#### [Goal of the exercise]
Copy the lines below exactly. No picture goes into the copy.

#### [Materials provided]

::::::

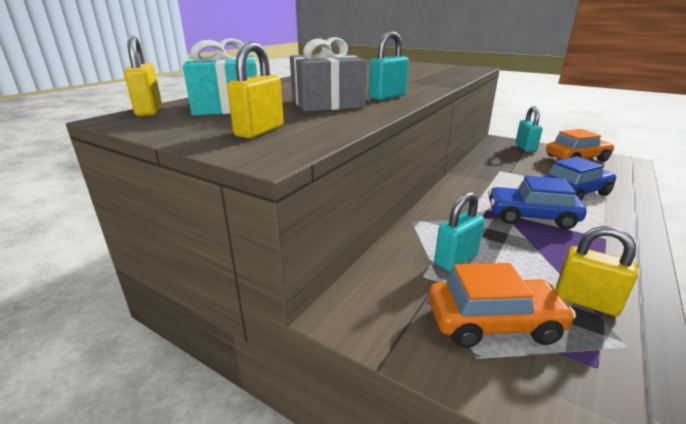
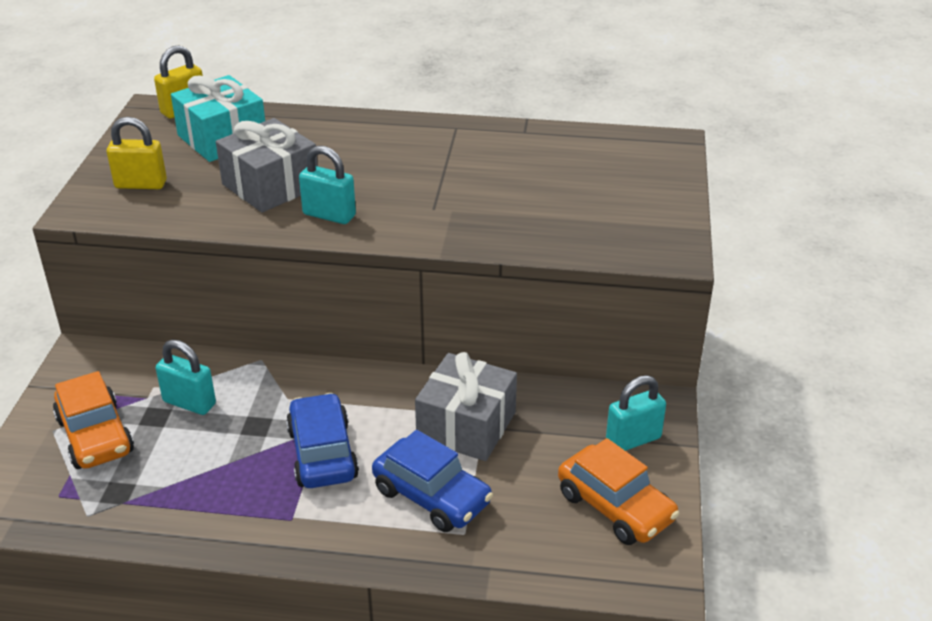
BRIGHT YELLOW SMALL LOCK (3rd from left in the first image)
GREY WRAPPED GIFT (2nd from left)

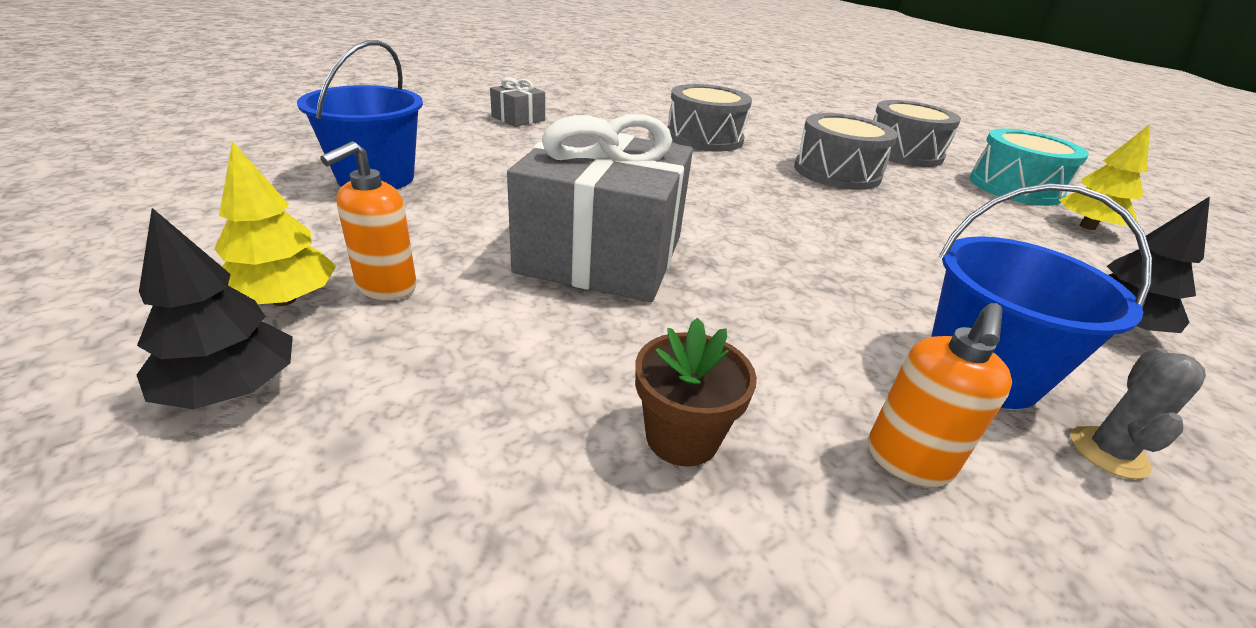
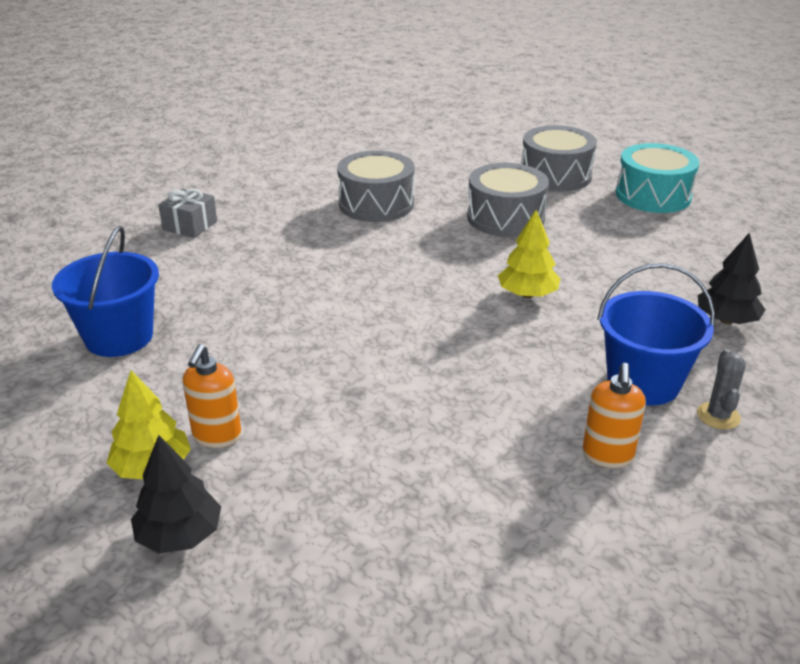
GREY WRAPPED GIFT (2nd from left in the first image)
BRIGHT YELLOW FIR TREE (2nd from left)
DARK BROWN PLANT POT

::::::

#### [Finished task]
BRIGHT YELLOW SMALL LOCK (3rd from left in the first image)
GREY WRAPPED GIFT (2nd from left)

GREY WRAPPED GIFT (2nd from left in the first image)
BRIGHT YELLOW FIR TREE (2nd from left)
DARK BROWN PLANT POT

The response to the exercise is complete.